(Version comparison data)
_ _ _
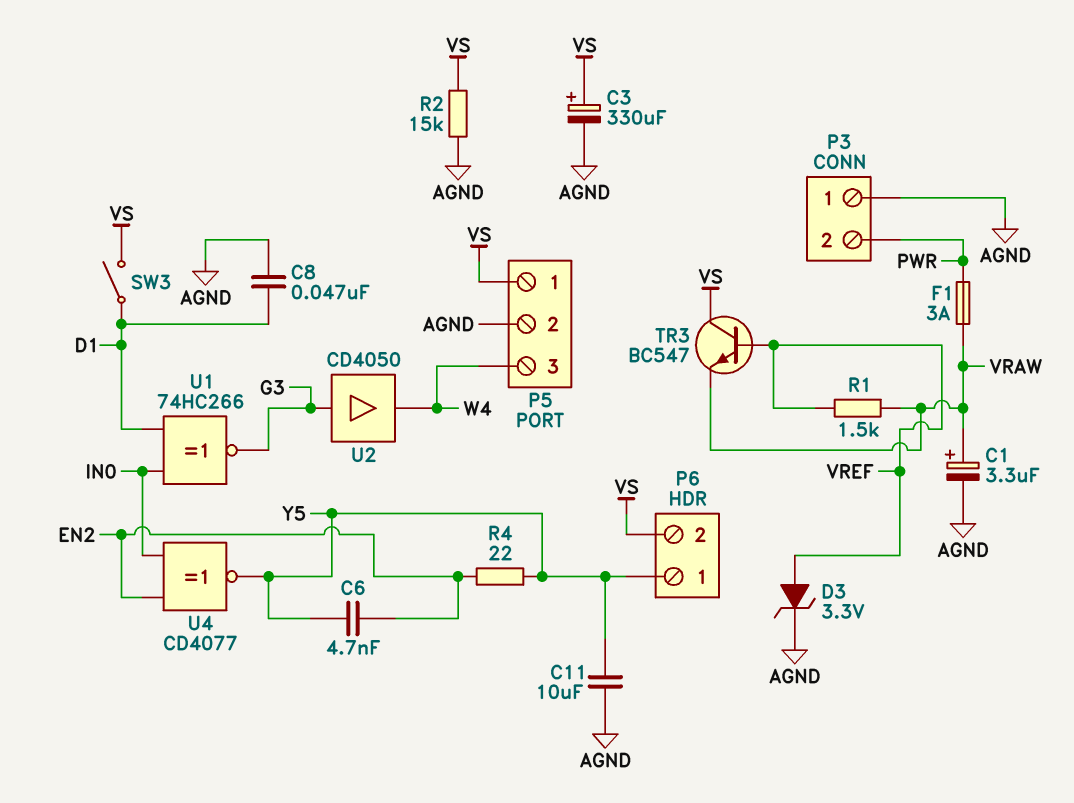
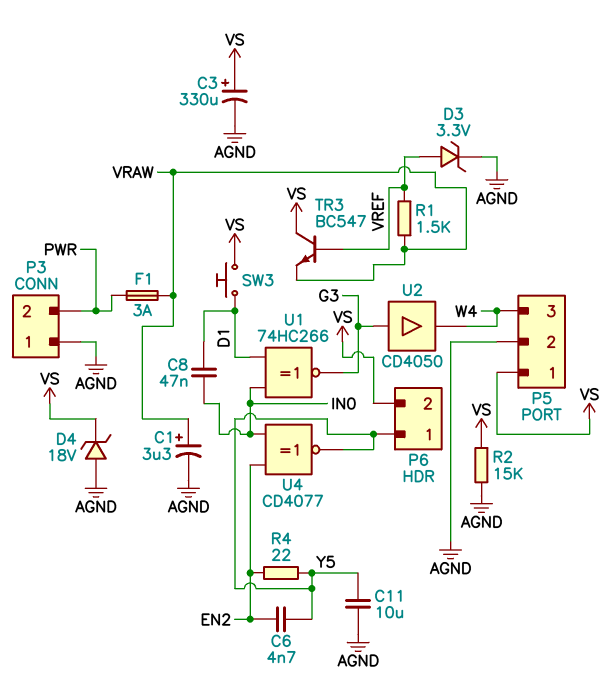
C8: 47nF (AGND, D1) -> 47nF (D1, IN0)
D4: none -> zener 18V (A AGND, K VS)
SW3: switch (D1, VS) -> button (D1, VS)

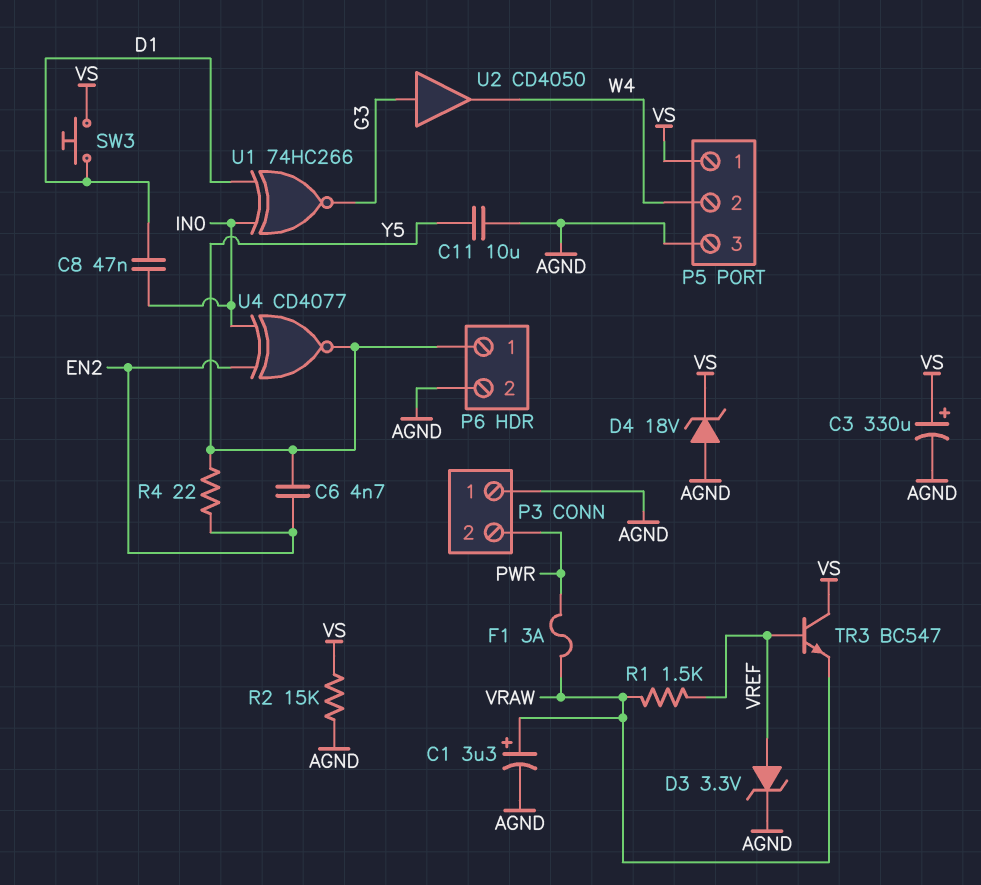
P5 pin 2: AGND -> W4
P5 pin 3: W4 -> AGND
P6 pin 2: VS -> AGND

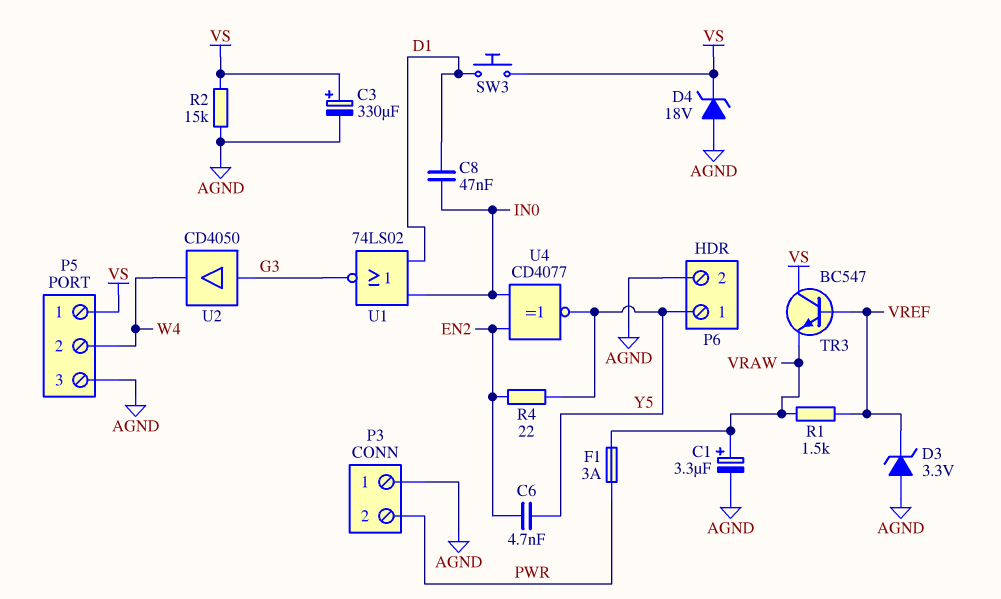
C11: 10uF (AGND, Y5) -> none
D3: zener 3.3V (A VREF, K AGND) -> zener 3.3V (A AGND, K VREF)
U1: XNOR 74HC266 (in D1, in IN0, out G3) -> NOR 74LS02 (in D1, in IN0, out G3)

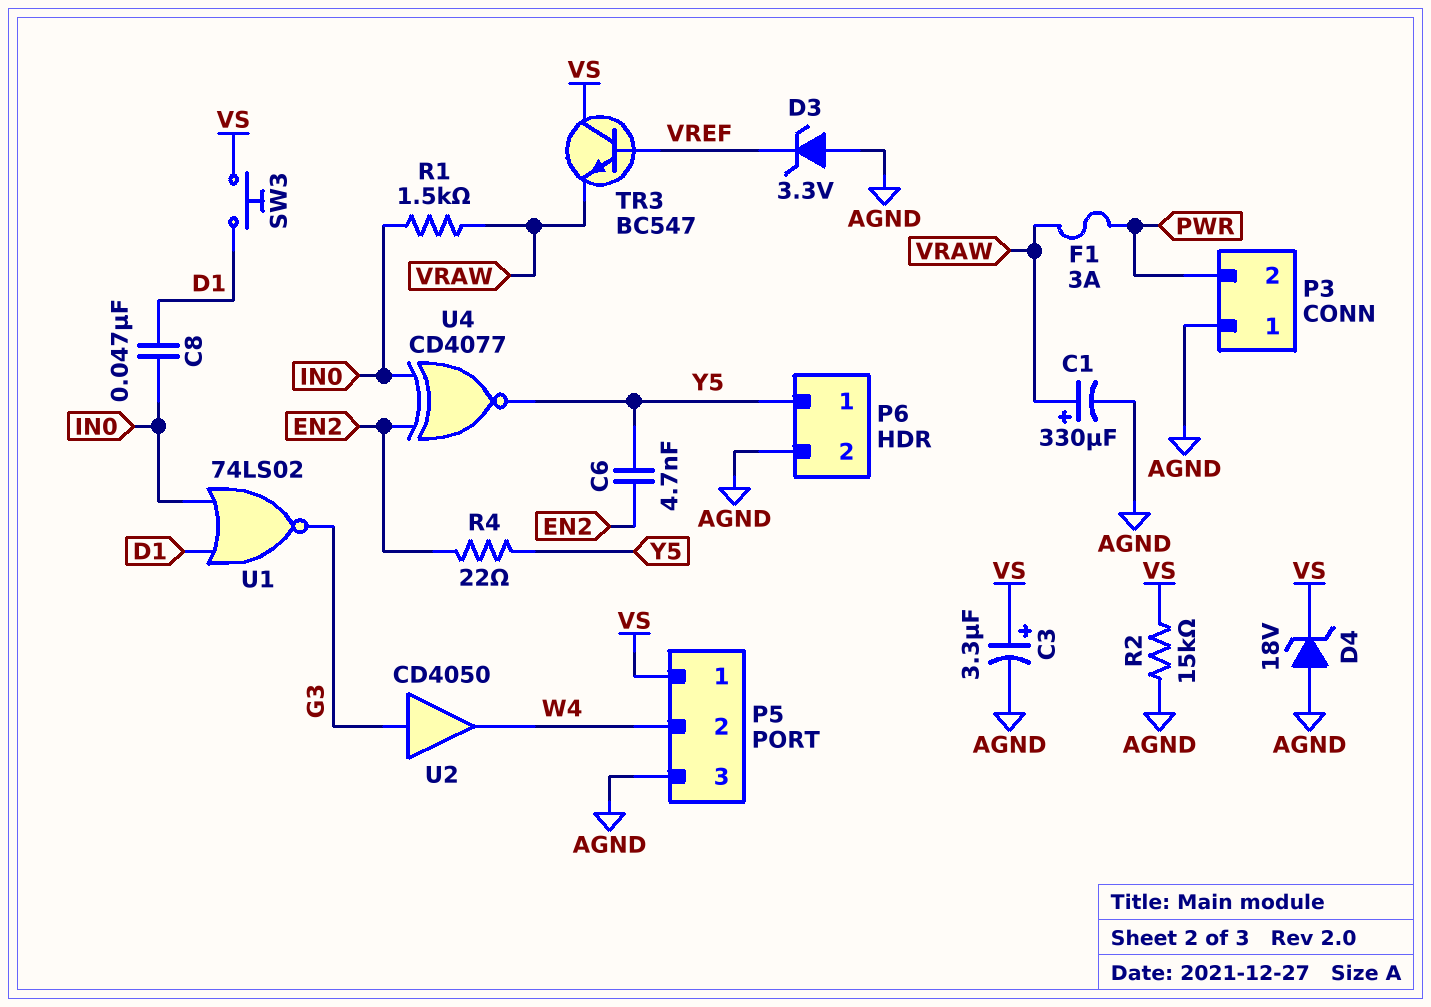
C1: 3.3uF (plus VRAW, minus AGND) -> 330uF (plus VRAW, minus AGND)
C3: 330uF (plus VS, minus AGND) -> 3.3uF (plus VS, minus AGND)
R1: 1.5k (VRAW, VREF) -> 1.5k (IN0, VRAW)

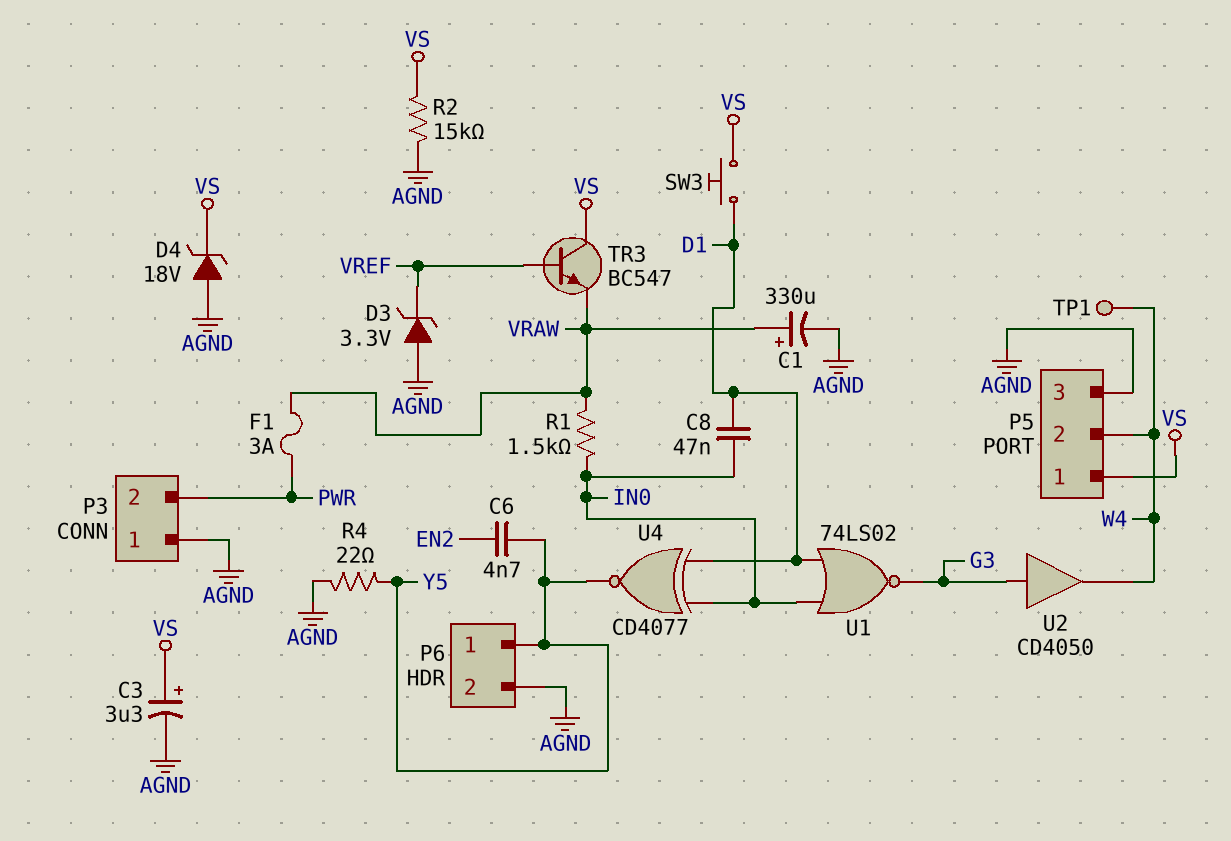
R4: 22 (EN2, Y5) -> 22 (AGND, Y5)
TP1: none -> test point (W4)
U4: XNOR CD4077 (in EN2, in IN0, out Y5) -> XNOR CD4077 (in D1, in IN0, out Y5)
_ _ _
» **Brief**
The required output is the line containing "C3: 330uF (plus" plus every line after it to the end of the data, copied exactly and with no pictures.

» **Completed exercise**
C3: 330uF (plus VS, minus AGND) -> 3.3uF (plus VS, minus AGND)
R1: 1.5k (VRAW, VREF) -> 1.5k (IN0, VRAW)

R4: 22 (EN2, Y5) -> 22 (AGND, Y5)
TP1: none -> test point (W4)
U4: XNOR CD4077 (in EN2, in IN0, out Y5) -> XNOR CD4077 (in D1, in IN0, out Y5)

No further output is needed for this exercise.